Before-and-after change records
== == ==

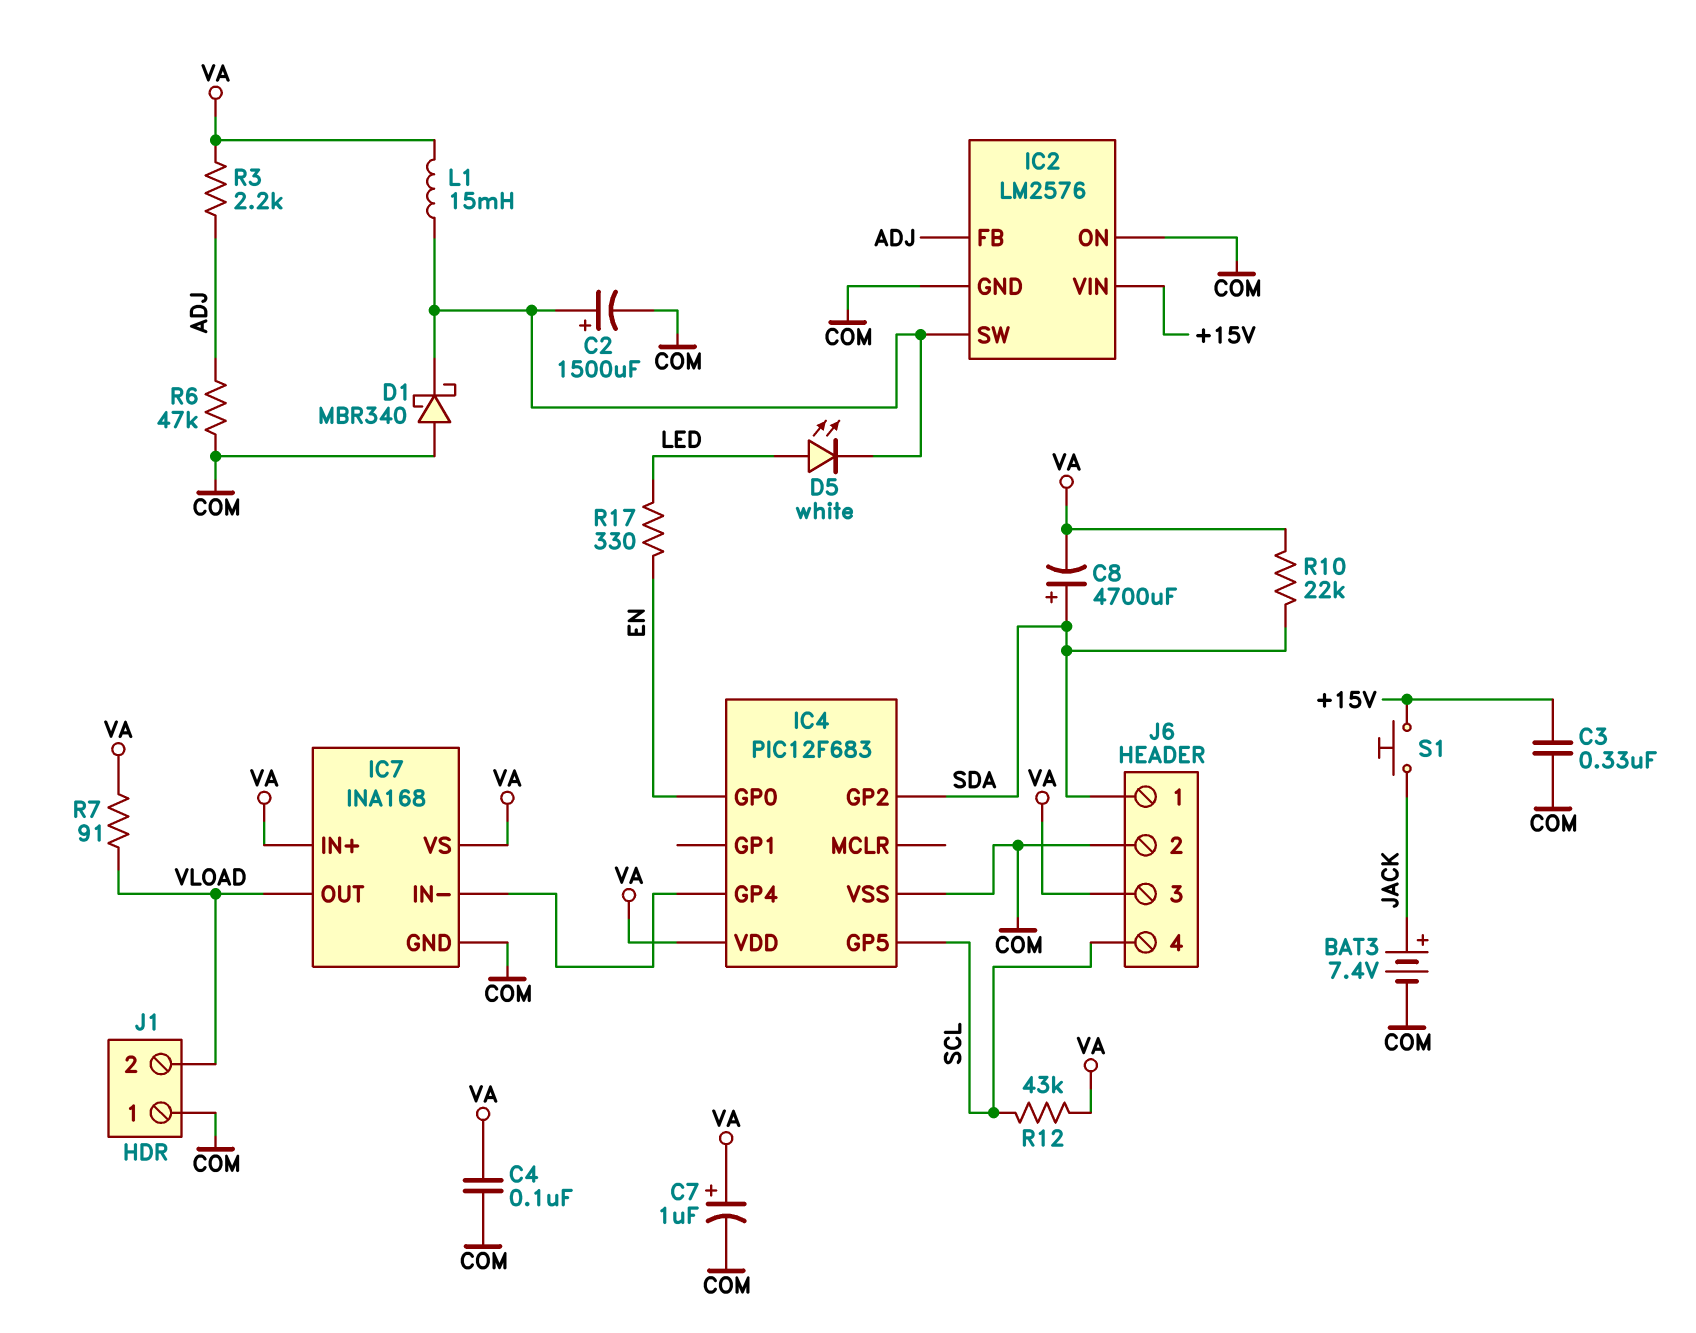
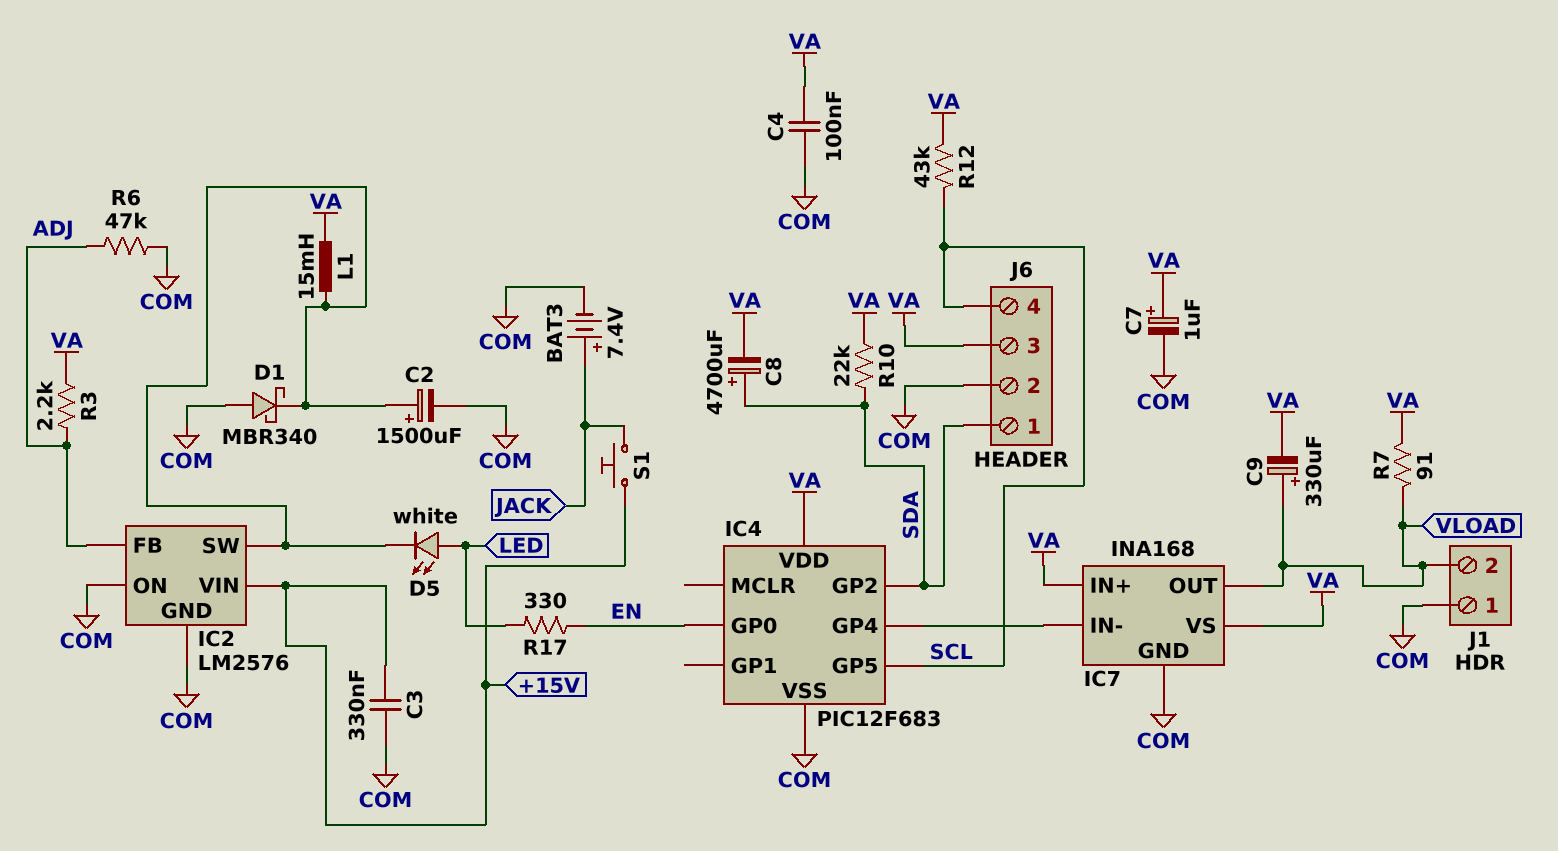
C9: none -> 330uF (plus VLOAD, minus VA)

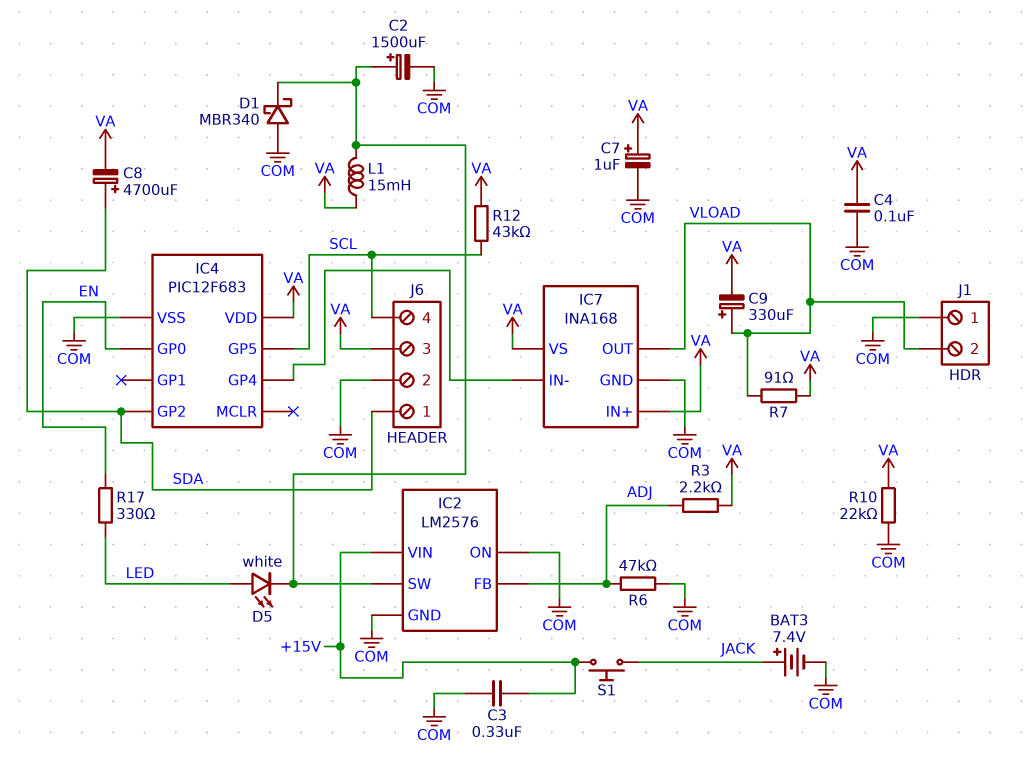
R10: 22k (SDA, VA) -> 22k (COM, VA)

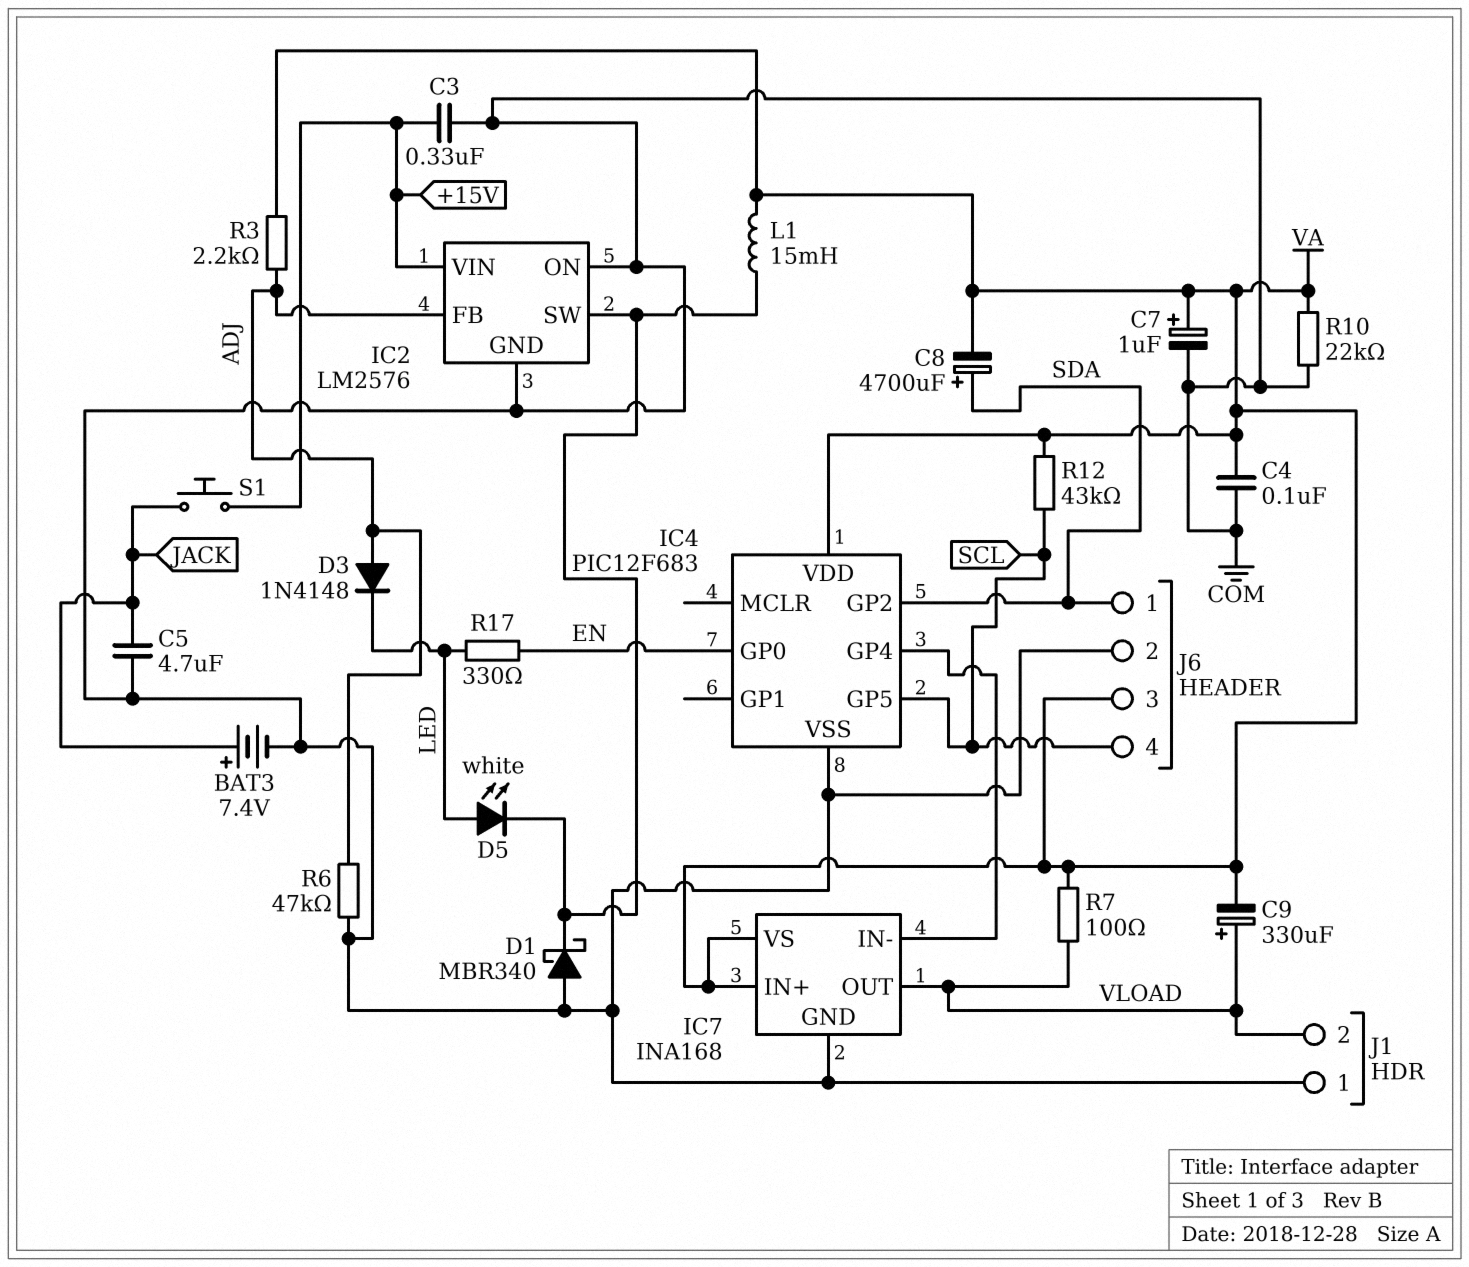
C2: 1500uF (plus IC2/SW, minus COM) -> none
C5: none -> 4.7uF (COM, JACK)
D3: none -> diode 1N4148 (A ADJ, K LED)
R7: 91 (VA, VLOAD) -> 100 (VA, VLOAD)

== == ==

### What you have to do
Of the lines above, copy each one that contains the word "plus".

### Answer for this exercise
C9: none -> 330uF (plus VLOAD, minus VA)
C2: 1500uF (plus IC2/SW, minus COM) -> none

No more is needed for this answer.